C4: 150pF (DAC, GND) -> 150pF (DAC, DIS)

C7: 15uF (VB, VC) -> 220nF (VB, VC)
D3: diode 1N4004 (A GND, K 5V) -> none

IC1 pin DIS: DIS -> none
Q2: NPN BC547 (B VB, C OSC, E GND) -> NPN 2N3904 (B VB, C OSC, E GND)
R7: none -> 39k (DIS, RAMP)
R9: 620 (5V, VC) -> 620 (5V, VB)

* * * *

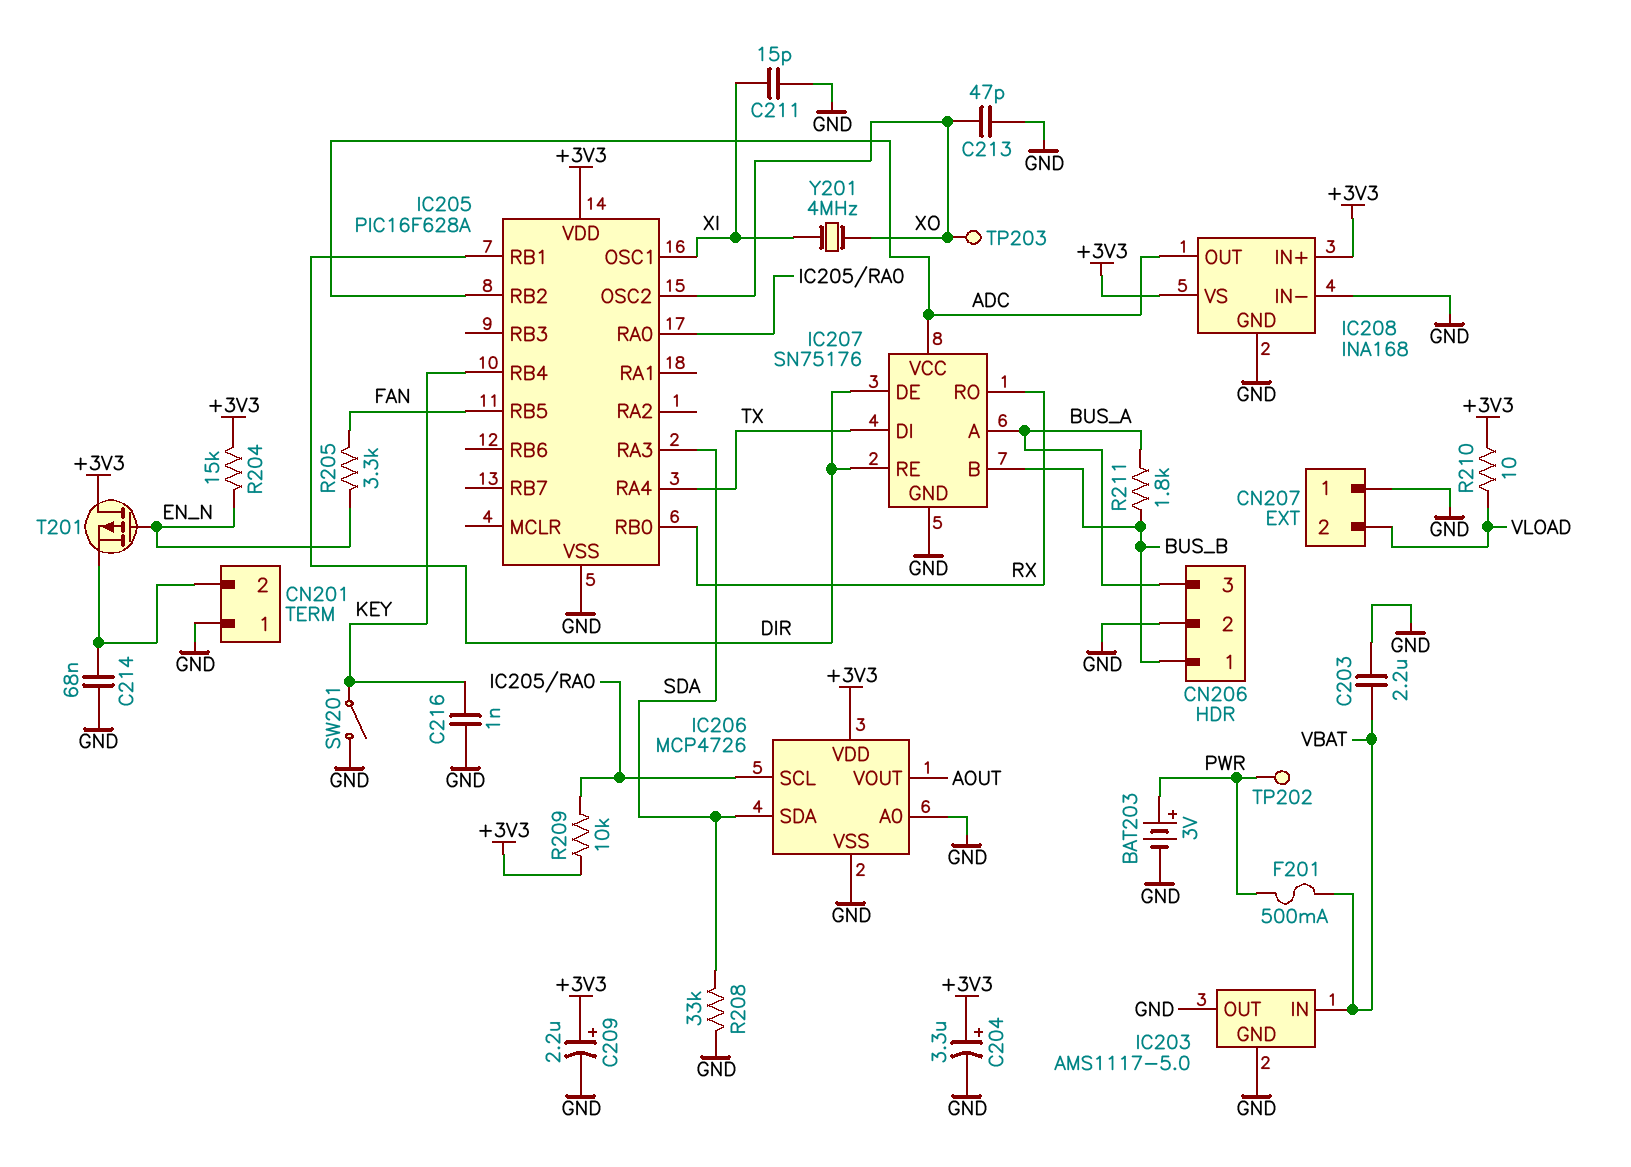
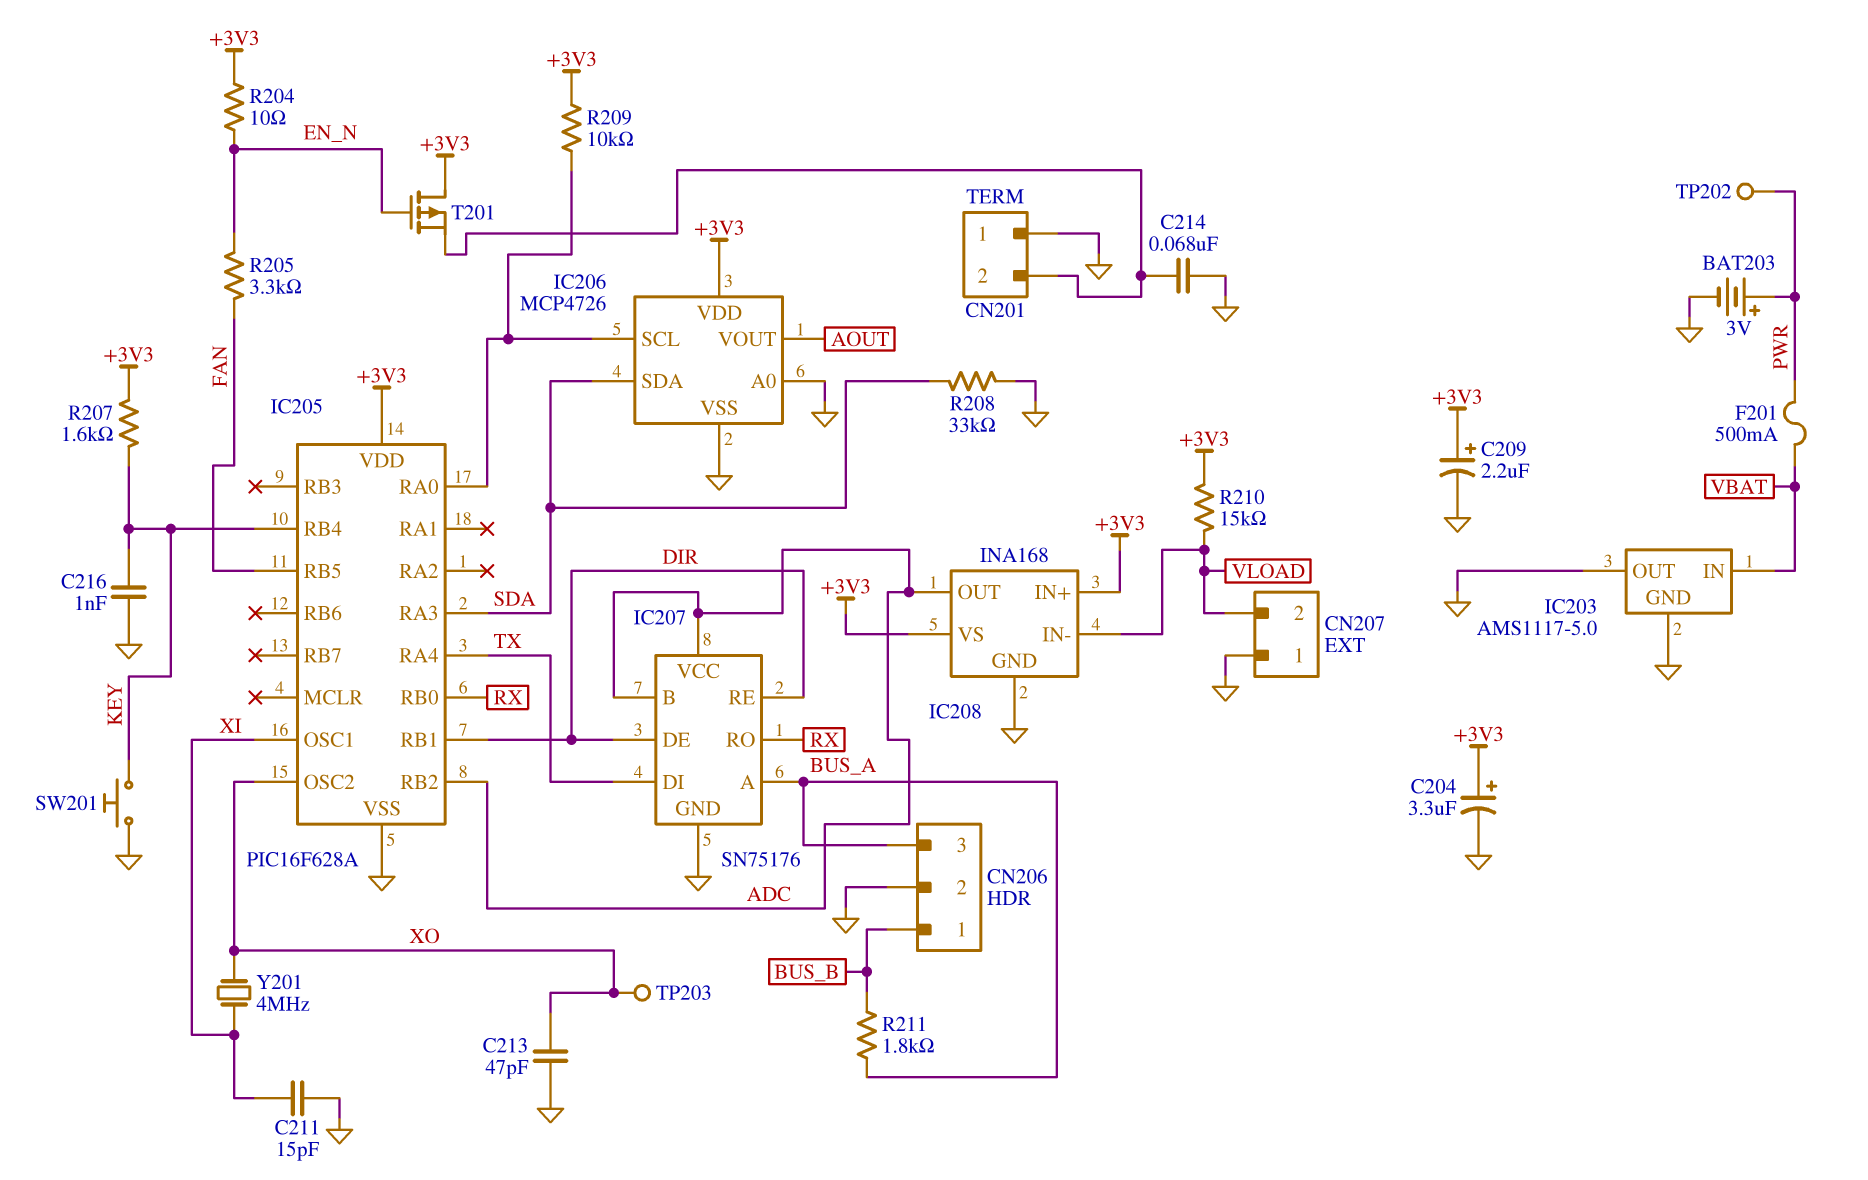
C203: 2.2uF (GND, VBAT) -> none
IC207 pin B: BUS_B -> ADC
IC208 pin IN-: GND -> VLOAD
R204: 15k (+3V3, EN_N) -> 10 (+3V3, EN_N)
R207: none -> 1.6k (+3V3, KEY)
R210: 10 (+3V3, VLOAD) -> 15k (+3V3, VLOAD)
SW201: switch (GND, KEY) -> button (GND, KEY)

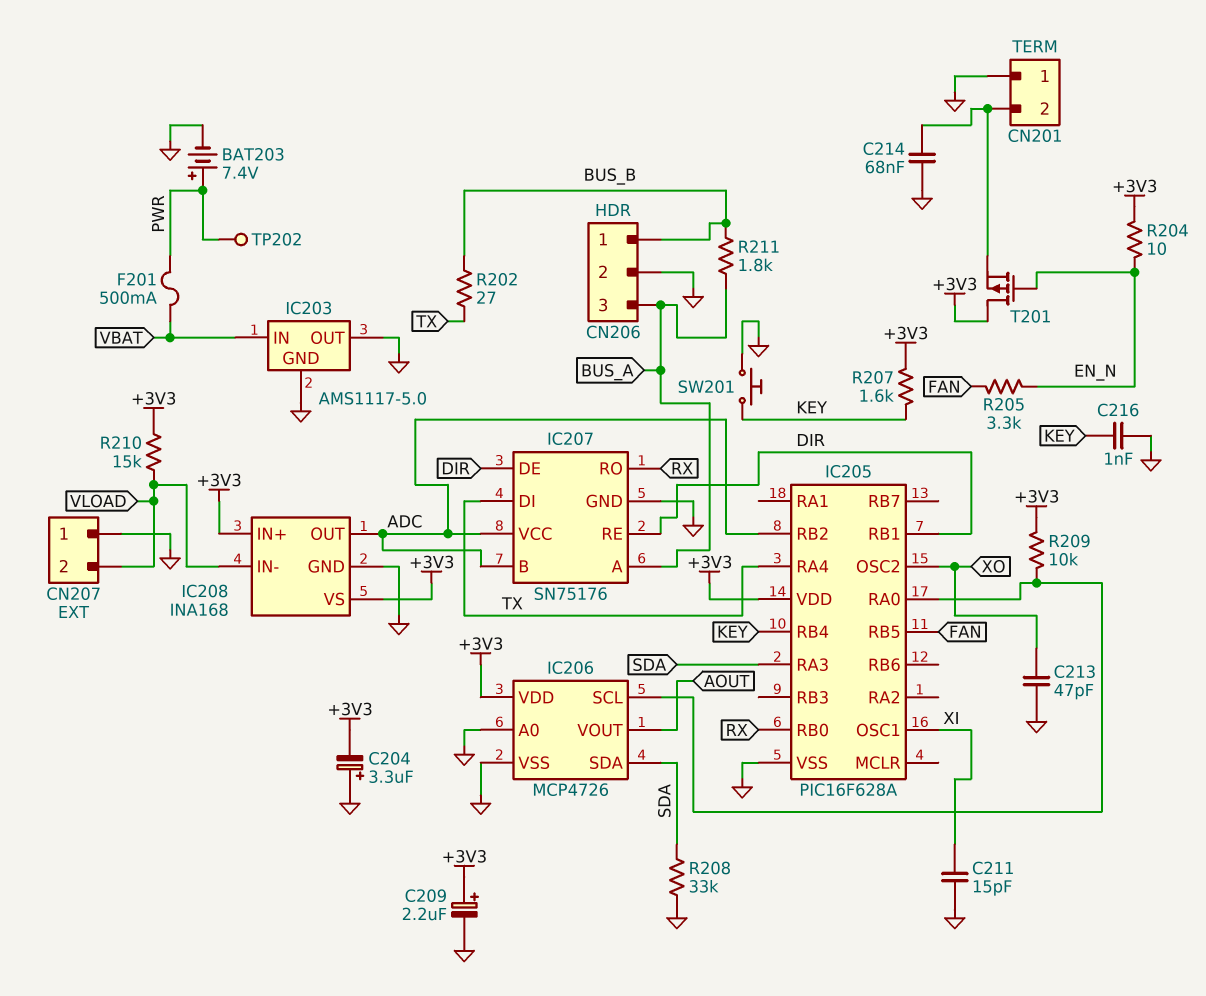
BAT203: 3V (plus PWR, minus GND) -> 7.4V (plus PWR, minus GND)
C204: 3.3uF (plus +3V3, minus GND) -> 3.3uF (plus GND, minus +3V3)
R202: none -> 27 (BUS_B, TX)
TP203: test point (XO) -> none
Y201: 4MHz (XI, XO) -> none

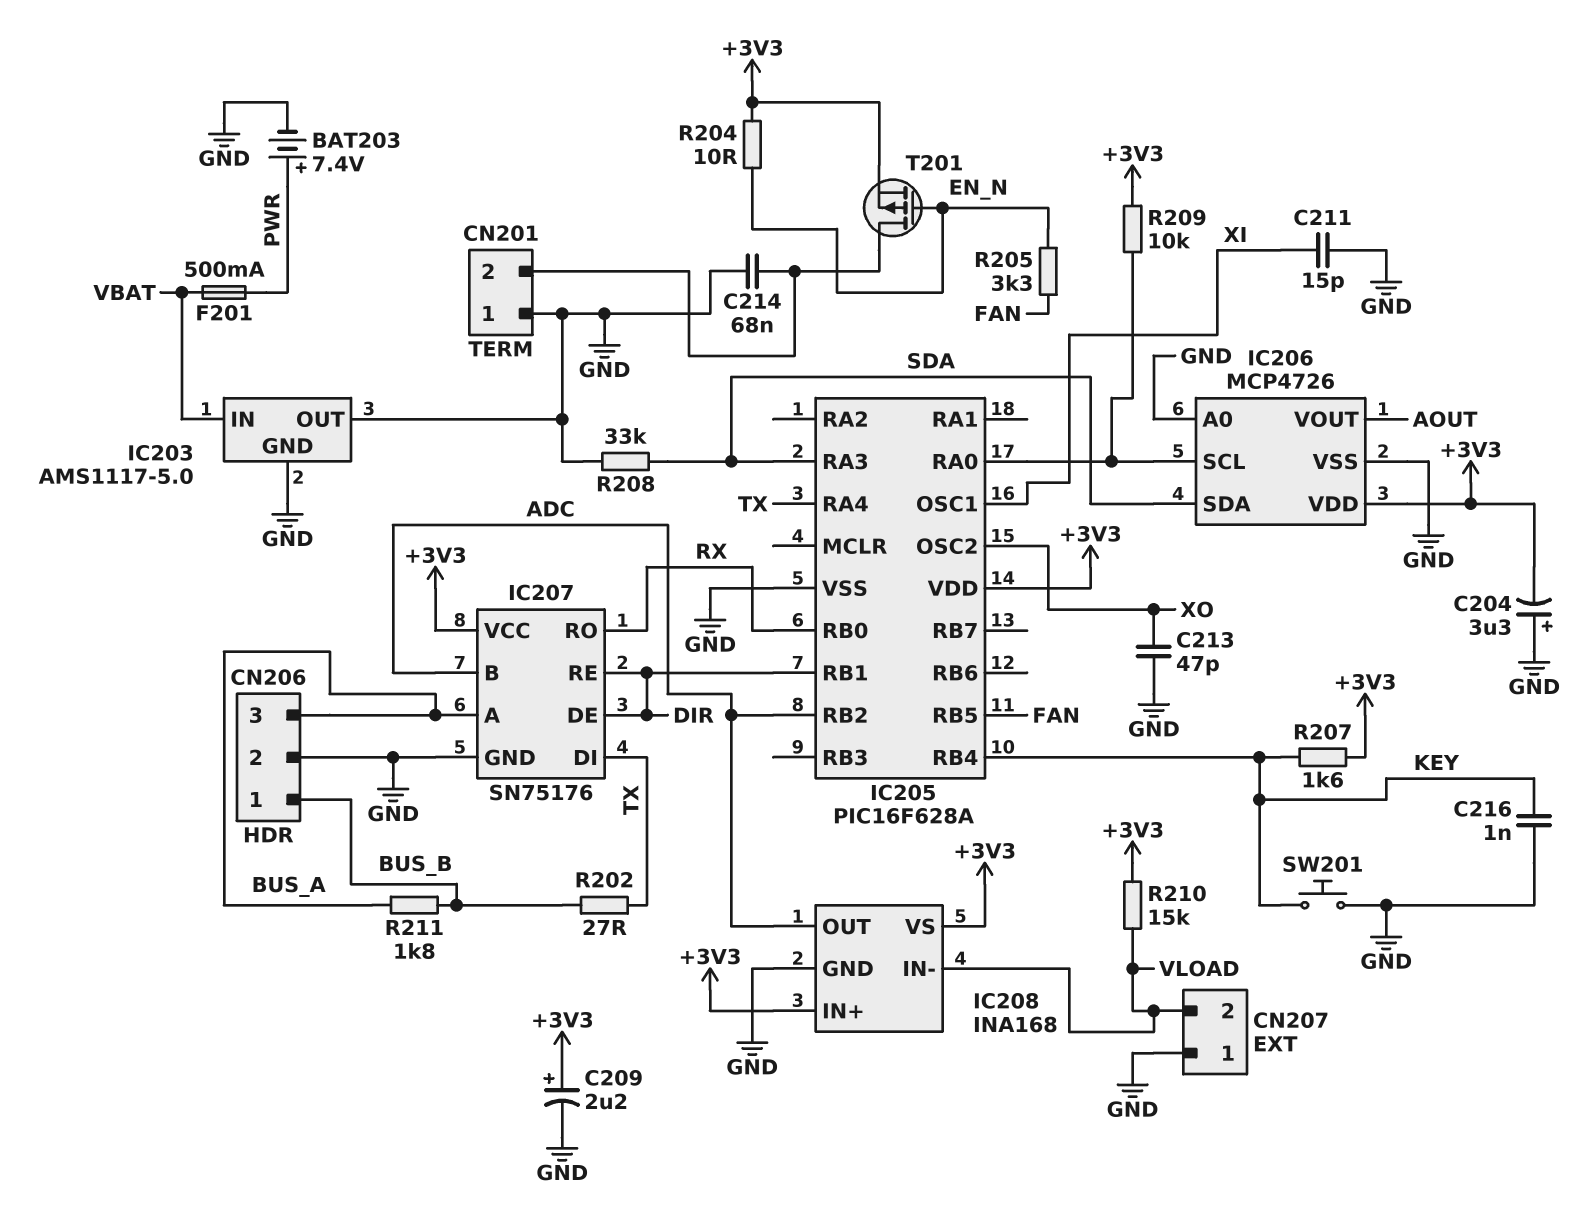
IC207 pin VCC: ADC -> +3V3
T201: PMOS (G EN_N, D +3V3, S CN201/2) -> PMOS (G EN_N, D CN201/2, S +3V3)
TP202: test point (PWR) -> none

* * * *

** Instructions to follow **
Starting at the line containing "TP203: test point (XO) -> none" and finishing at the line containing "TP202: test point (PWR) -> none", return those lines exactly as they appear above, without the pictures.

** Task result **
TP203: test point (XO) -> none
Y201: 4MHz (XI, XO) -> none

IC207 pin VCC: ADC -> +3V3
T201: PMOS (G EN_N, D +3V3, S CN201/2) -> PMOS (G EN_N, D CN201/2, S +3V3)
TP202: test point (PWR) -> none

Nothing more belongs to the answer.